PROMPT
The answer must be a single number: how many lines in this listing hold the word "coffee".
Top of INFORMATION SUPPLIED
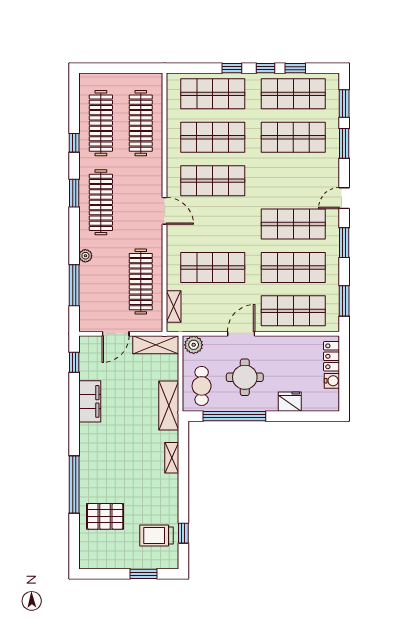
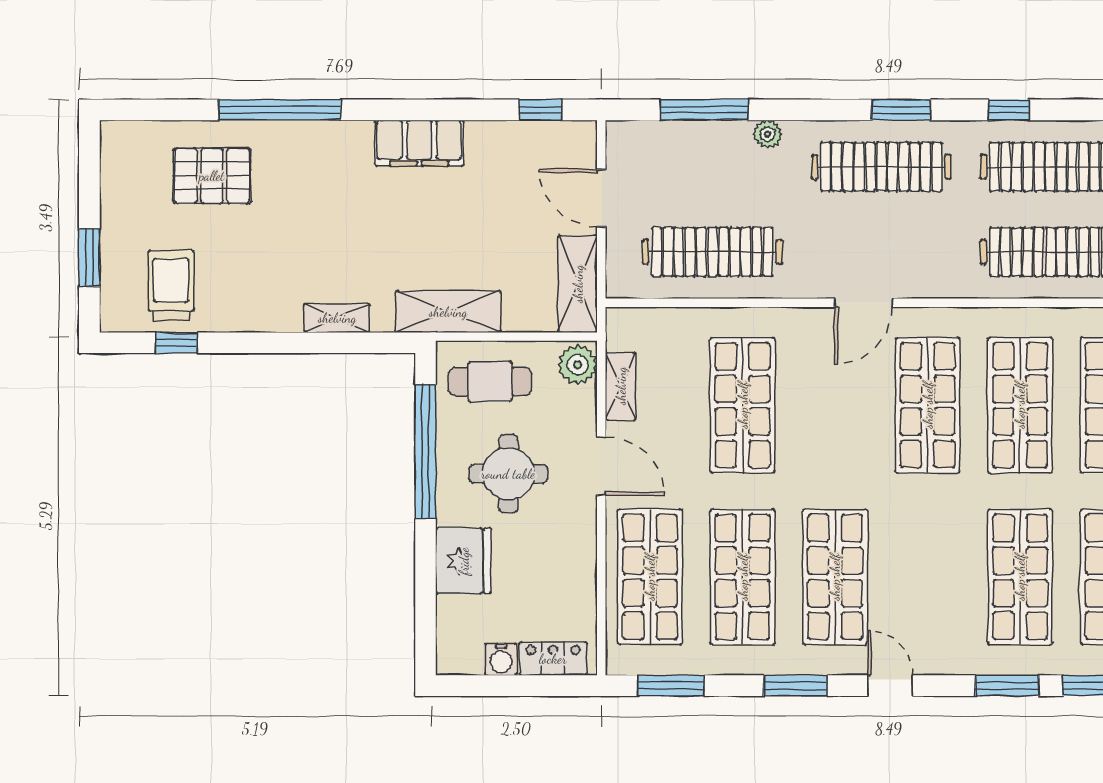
shelving: (174, 306) -> (621, 386), moved, turned 90
filing cabinet: (90, 401) -> (419, 143), moved
fridge: (290, 402) -> (464, 561), width x1.36, depth x1.34
pallet: (105, 516) -> (212, 176), turned 90

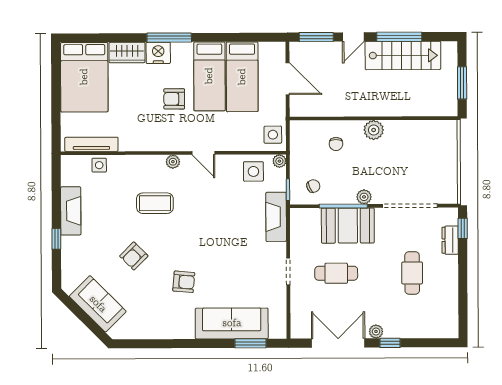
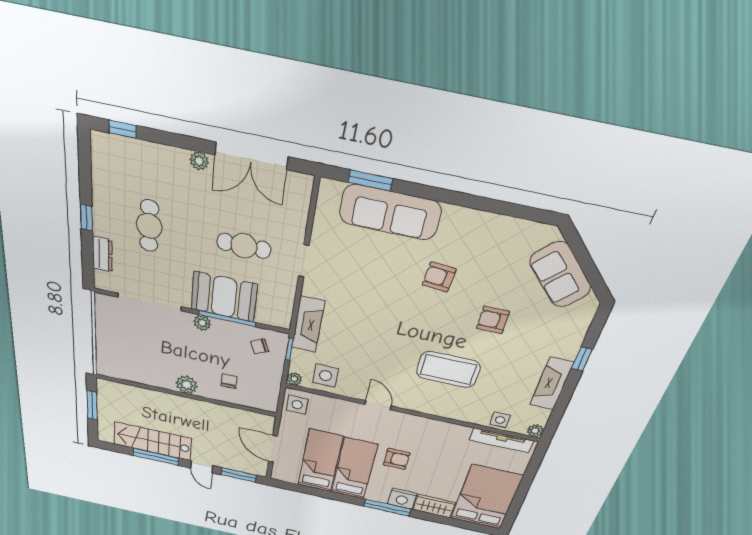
door: (353, 37) -> (202, 467), swing flipped
plant: (173, 162) -> (535, 431), moved
coffee table: (155, 203) -> (448, 370), width x1.36, depth x1.32
window: (463, 228) -> (86, 218), moved
armchair: (134, 256) -> (493, 320), turned -135
window: (390, 343) -> (123, 129), moved

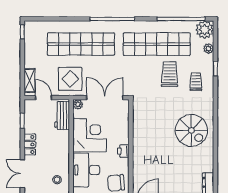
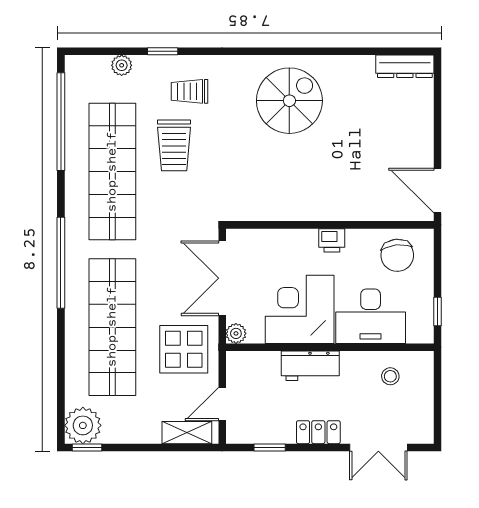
plant: (205, 30) -> (83, 425), moved
trolley: (170, 74) -> (174, 145), turned -90
workbench: (62, 116) -> (310, 366), moved

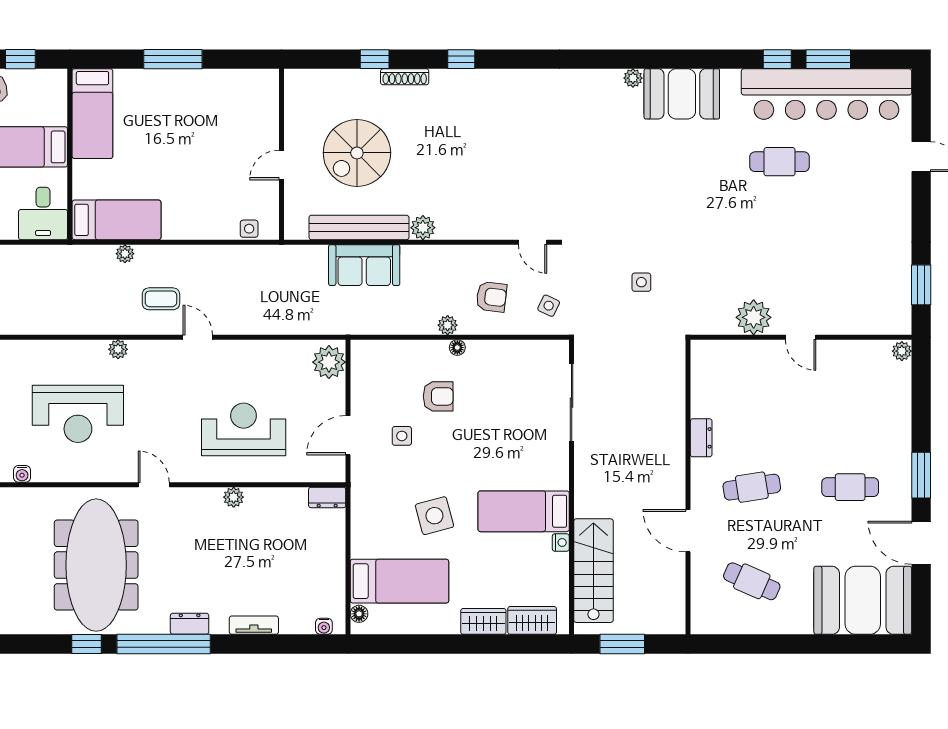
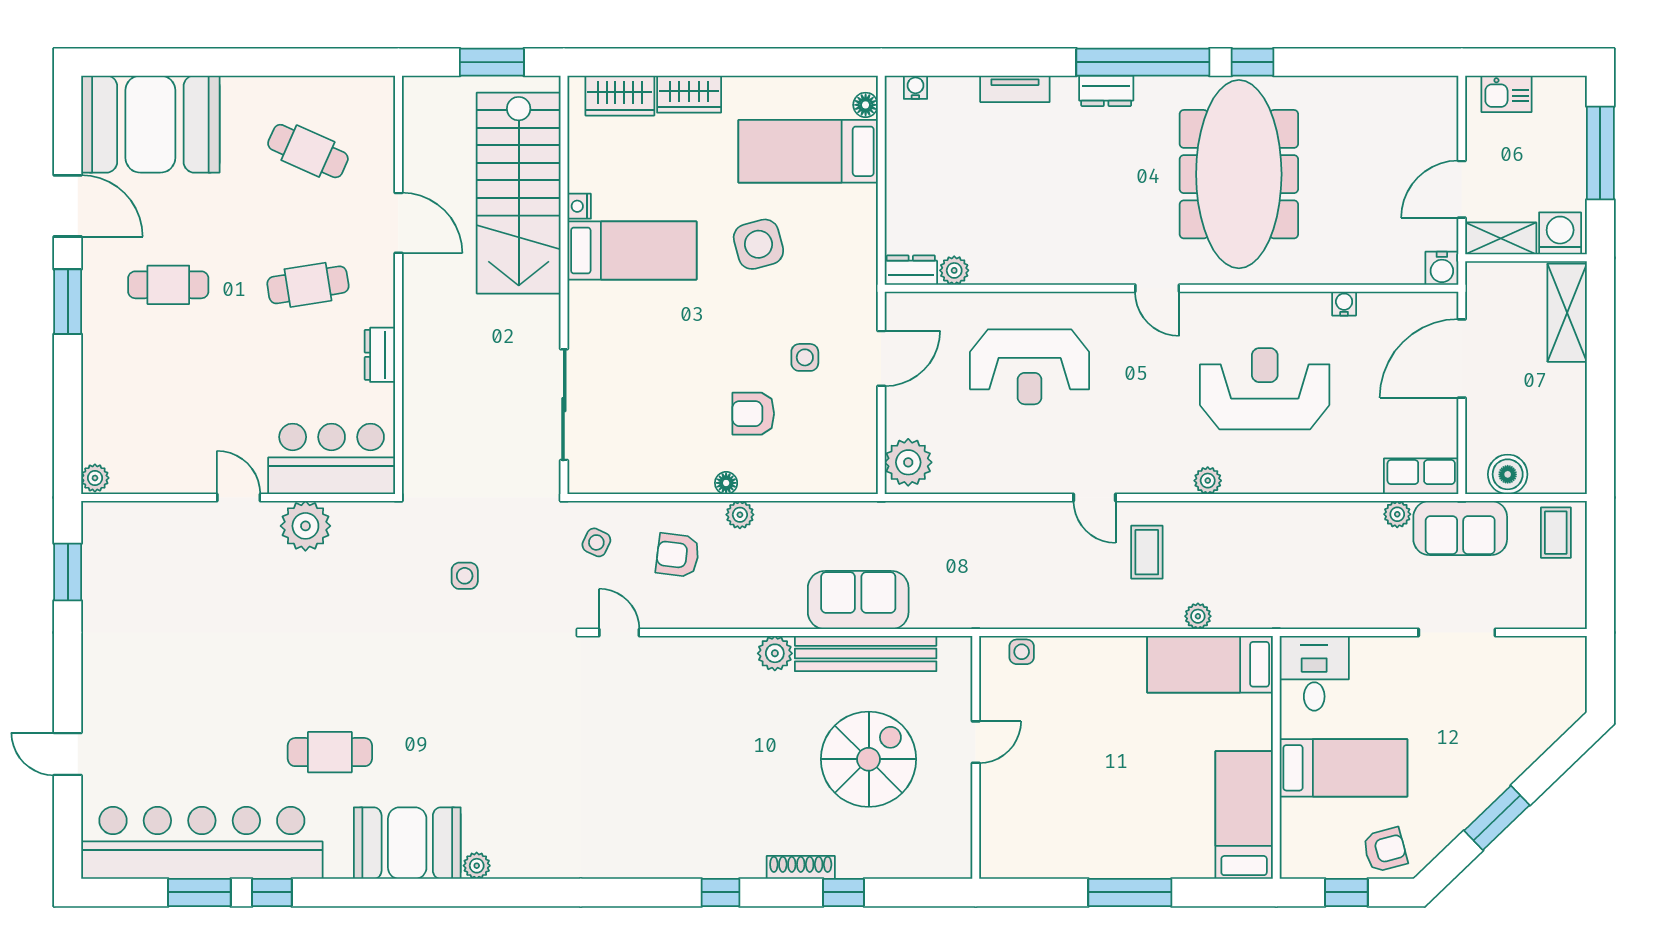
cafe table: (780, 162) -> (330, 752), moved
coffee table: (161, 299) -> (1147, 552), turned 90
bar counter: (735, 365) -> (332, 459), added
plant: (234, 497) -> (954, 270), moved
stairs: (593, 571) -> (519, 193), width x1.36, depth x1.51

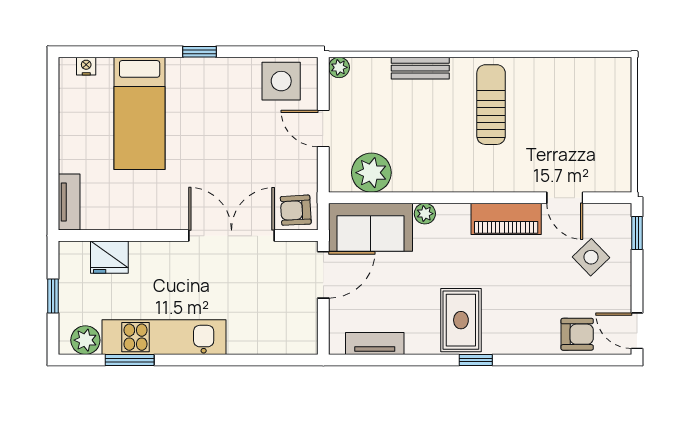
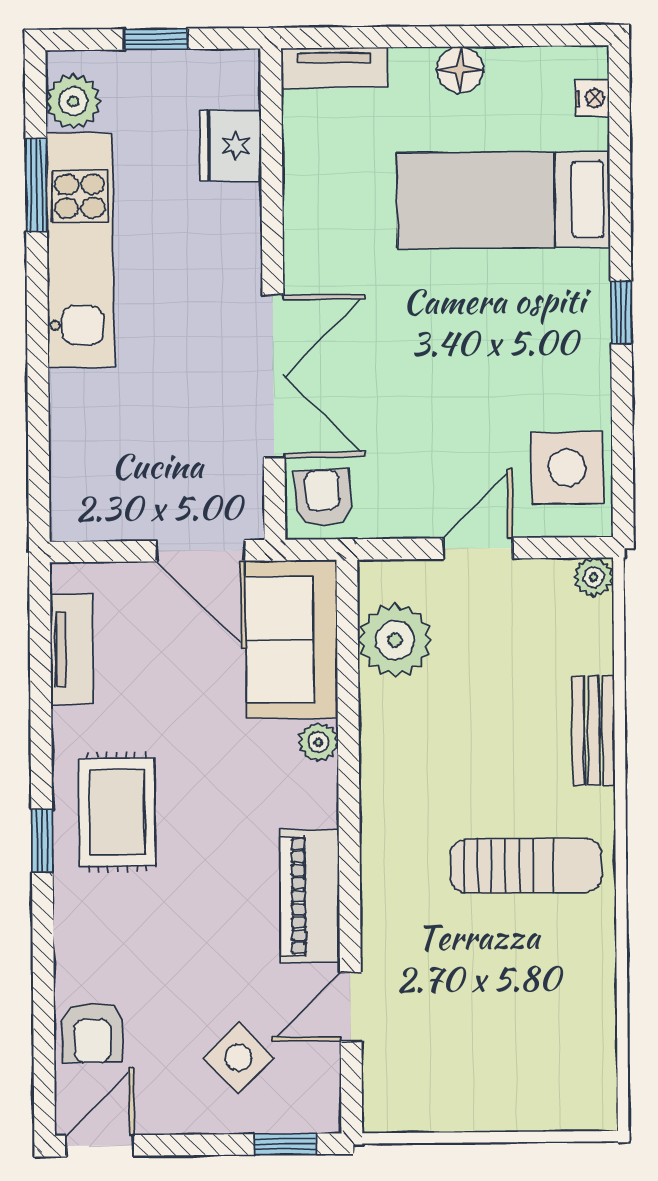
floor lamp: (71, 136) -> (460, 70), added
rug: (461, 320) -> (117, 812), turned 90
Bottom of INFORMATION SUPPLIED
SOLUTION TO THIS TASK
2